**TASK PROMPT**
Where in the listing does the word "turned" appear? Report each line that holds it.

**RECORDS TO USE**
==============================

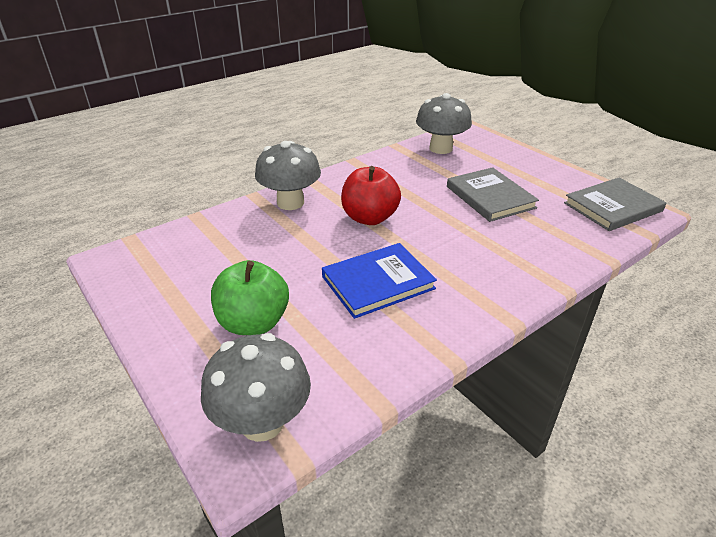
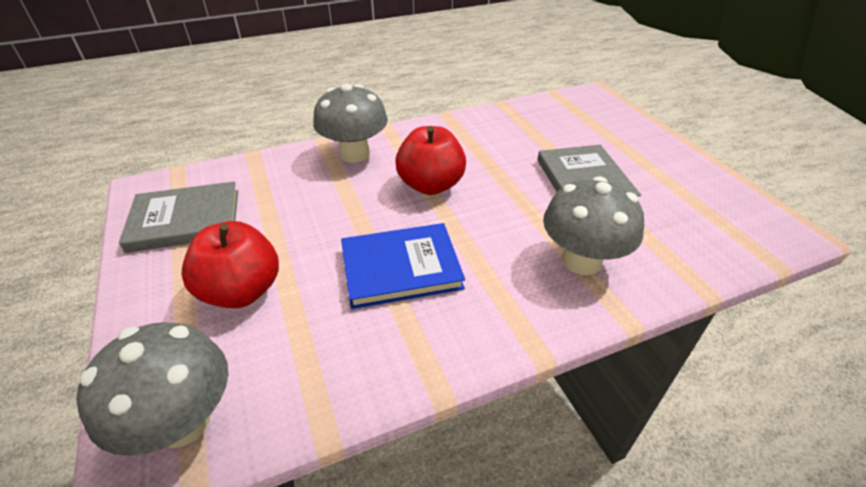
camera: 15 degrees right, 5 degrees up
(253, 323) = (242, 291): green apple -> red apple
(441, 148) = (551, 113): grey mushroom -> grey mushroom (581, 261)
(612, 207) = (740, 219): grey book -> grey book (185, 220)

==============================

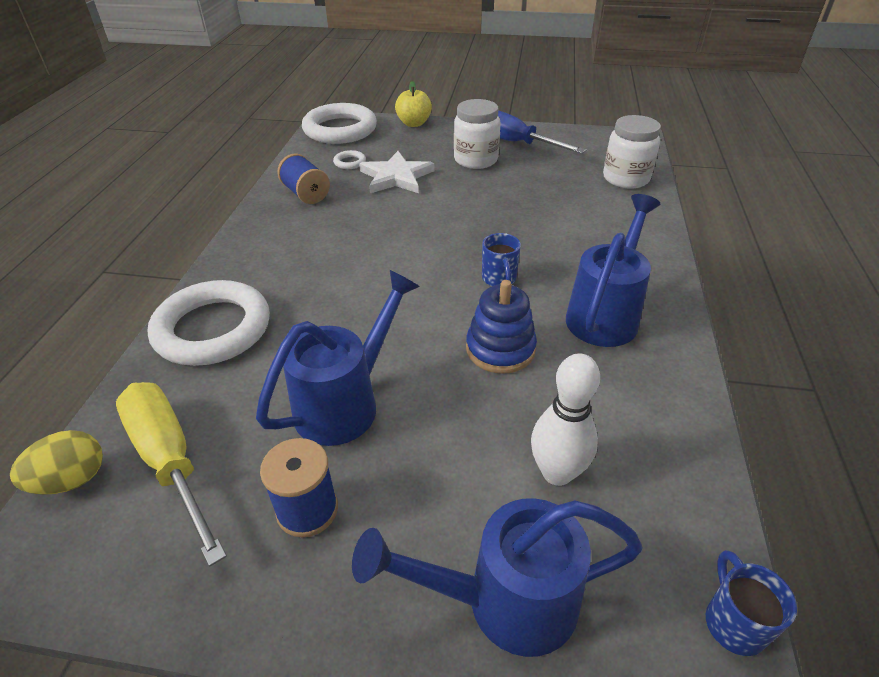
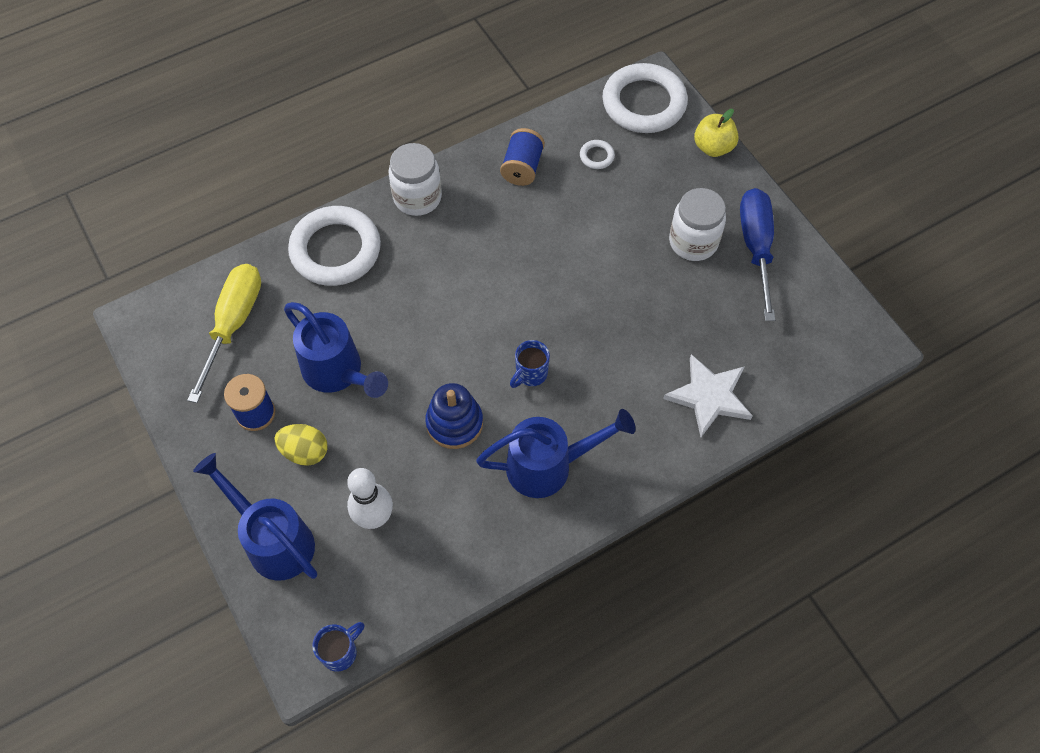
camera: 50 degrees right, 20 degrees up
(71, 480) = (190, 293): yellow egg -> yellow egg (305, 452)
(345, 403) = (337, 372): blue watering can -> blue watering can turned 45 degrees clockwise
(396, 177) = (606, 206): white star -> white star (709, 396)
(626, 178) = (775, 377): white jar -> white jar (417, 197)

==============================

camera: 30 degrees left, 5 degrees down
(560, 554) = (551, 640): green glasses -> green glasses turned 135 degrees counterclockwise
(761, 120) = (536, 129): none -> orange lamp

==============================

**EXPECTED OUTPUT**
(345, 403) = (337, 372): blue watering can -> blue watering can turned 45 degrees clockwise
(560, 554) = (551, 640): green glasses -> green glasses turned 135 degrees counterclockwise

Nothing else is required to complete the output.